§ WORK ITEM
Where a line in the entries below contains the word "pentagon", it counts; give the total by itself.

§ SUPPLIED RECORDS
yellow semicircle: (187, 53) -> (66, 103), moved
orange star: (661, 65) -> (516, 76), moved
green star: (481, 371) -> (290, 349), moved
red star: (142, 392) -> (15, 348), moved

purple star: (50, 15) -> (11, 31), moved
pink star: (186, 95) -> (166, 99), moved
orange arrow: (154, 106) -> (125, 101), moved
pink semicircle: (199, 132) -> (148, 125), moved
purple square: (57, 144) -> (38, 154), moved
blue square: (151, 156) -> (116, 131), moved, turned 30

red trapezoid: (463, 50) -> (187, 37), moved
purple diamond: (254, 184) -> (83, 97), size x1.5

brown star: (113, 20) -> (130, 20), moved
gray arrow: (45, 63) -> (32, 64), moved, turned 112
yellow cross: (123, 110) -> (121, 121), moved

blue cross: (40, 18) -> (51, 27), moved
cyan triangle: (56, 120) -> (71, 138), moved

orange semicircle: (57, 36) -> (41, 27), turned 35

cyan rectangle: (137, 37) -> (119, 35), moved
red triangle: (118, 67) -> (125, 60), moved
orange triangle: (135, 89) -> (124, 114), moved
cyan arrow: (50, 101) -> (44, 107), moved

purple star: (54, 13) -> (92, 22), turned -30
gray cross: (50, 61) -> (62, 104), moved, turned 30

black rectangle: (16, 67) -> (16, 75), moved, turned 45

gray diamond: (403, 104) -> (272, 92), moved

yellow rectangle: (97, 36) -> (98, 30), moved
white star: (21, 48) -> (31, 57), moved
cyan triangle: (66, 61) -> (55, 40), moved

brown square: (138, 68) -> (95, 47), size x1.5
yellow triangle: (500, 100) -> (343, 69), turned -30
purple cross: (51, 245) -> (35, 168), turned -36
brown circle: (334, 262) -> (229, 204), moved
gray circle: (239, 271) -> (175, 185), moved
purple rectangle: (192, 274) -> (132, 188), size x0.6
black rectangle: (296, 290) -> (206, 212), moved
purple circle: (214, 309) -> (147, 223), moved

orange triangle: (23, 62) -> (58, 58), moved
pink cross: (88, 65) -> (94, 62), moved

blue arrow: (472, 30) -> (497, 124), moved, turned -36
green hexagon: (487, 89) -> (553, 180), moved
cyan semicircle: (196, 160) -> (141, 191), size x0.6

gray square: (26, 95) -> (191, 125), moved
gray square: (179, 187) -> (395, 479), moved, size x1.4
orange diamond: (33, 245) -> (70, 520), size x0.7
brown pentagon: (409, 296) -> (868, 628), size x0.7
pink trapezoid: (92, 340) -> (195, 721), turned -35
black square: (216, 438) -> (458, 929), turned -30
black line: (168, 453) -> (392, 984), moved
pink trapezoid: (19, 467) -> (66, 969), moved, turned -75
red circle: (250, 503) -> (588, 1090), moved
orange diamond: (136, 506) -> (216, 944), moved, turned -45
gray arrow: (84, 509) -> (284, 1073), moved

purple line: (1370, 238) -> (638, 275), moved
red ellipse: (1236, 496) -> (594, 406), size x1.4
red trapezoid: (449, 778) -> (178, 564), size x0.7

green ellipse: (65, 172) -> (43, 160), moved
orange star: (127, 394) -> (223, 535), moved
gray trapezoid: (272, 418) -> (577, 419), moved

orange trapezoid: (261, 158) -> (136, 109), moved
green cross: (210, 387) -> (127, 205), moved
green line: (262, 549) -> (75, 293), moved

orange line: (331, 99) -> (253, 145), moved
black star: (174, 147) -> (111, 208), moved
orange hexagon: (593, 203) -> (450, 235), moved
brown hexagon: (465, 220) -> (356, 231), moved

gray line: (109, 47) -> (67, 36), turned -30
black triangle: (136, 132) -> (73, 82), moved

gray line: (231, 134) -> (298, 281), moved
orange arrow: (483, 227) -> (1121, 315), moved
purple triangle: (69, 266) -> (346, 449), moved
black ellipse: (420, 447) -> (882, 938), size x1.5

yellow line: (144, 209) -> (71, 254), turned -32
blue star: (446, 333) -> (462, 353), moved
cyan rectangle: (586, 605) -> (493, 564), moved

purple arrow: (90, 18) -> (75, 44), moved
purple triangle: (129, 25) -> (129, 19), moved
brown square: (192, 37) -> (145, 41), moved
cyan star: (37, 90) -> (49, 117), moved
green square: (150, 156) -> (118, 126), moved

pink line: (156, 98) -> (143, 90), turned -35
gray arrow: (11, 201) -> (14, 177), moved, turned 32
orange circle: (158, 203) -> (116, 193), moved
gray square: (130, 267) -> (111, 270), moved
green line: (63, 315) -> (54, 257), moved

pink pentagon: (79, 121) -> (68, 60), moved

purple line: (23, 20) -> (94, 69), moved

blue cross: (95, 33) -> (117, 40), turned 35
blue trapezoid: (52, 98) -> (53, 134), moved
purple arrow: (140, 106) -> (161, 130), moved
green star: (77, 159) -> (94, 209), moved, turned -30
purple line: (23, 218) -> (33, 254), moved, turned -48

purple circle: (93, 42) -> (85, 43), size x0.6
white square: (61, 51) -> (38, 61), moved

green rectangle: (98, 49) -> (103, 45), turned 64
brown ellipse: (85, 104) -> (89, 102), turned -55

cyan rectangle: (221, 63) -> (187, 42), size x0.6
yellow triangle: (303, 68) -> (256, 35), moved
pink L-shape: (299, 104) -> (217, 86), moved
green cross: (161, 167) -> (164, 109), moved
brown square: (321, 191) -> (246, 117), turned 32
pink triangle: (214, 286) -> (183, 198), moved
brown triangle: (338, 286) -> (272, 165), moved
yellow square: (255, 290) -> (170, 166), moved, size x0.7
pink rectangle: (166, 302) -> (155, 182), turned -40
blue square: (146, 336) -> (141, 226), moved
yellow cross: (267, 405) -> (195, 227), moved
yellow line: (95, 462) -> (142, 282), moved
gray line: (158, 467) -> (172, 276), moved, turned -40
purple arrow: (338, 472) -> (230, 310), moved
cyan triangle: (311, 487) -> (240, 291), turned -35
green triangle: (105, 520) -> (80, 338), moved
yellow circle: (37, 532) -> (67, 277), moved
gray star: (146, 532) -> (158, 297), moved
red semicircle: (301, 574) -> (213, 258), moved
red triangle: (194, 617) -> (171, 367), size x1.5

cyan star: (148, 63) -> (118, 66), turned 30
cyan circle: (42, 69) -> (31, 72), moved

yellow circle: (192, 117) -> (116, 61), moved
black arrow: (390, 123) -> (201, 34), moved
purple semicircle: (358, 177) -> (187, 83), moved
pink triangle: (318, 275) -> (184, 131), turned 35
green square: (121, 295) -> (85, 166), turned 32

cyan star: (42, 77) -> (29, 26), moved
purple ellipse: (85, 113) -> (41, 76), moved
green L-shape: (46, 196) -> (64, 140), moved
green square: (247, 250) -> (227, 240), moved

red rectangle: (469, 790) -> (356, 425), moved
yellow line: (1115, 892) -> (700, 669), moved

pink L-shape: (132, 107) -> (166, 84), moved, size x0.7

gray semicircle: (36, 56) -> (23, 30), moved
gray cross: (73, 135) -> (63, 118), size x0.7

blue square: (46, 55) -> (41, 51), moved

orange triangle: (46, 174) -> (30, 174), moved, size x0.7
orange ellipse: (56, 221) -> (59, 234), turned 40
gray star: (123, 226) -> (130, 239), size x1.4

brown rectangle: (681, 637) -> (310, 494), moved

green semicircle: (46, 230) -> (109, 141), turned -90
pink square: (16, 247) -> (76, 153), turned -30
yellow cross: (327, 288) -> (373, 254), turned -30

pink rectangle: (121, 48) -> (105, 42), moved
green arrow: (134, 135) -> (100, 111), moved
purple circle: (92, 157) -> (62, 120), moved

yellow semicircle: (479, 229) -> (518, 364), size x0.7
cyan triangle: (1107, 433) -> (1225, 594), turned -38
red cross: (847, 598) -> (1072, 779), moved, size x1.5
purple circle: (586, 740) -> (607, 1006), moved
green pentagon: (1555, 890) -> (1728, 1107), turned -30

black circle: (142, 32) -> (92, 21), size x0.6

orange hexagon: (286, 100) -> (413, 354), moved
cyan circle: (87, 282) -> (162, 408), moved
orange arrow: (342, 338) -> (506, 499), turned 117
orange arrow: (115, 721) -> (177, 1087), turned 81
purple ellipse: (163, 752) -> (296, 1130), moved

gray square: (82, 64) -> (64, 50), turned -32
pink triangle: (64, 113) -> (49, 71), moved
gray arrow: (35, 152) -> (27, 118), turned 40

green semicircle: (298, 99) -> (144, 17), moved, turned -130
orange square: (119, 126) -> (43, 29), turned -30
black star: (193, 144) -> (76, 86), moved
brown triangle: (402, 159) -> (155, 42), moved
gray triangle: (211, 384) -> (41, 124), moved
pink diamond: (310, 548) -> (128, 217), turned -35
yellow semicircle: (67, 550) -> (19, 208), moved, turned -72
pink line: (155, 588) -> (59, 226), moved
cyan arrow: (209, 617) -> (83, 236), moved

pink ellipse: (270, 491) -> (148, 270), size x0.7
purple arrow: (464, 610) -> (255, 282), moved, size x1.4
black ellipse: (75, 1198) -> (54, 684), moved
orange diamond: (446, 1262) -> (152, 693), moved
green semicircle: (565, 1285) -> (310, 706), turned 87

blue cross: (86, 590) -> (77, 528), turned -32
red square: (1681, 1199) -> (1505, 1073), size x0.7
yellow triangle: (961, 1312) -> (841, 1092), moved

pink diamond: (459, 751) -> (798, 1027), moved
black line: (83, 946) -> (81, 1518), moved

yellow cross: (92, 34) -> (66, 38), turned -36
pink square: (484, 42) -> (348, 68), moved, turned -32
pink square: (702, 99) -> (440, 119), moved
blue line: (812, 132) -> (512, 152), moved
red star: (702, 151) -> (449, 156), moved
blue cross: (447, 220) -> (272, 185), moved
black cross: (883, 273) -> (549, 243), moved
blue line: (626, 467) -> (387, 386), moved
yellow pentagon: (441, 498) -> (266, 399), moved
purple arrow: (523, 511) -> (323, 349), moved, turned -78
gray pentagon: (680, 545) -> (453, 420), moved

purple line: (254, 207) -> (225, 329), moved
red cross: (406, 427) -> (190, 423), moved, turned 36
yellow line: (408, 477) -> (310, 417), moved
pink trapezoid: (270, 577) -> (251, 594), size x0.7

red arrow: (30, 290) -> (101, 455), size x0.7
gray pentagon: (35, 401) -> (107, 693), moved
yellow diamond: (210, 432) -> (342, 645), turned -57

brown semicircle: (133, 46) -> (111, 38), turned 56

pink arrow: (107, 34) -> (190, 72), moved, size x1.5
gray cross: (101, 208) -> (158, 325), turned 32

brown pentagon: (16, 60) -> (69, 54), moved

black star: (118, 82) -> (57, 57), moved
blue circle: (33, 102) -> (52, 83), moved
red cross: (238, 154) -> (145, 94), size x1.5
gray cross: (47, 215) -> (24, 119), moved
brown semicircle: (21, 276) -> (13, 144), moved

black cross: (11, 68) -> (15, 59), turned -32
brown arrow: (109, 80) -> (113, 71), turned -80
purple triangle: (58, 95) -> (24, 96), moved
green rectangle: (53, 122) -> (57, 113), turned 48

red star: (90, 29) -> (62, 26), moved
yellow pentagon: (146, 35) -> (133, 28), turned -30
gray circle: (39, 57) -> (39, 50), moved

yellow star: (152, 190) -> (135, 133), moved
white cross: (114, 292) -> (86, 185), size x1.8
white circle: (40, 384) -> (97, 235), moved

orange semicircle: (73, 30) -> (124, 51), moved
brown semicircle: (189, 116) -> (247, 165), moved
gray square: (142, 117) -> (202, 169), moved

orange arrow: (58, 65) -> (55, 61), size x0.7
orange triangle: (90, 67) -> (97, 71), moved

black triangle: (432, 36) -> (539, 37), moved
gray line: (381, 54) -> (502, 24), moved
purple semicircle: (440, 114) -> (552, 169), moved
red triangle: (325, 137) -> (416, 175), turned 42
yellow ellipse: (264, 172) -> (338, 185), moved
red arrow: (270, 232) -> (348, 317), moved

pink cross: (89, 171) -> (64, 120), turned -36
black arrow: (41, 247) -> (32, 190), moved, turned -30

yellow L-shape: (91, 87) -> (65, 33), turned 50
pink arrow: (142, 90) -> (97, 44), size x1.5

§ FINISHED EXERCISE
8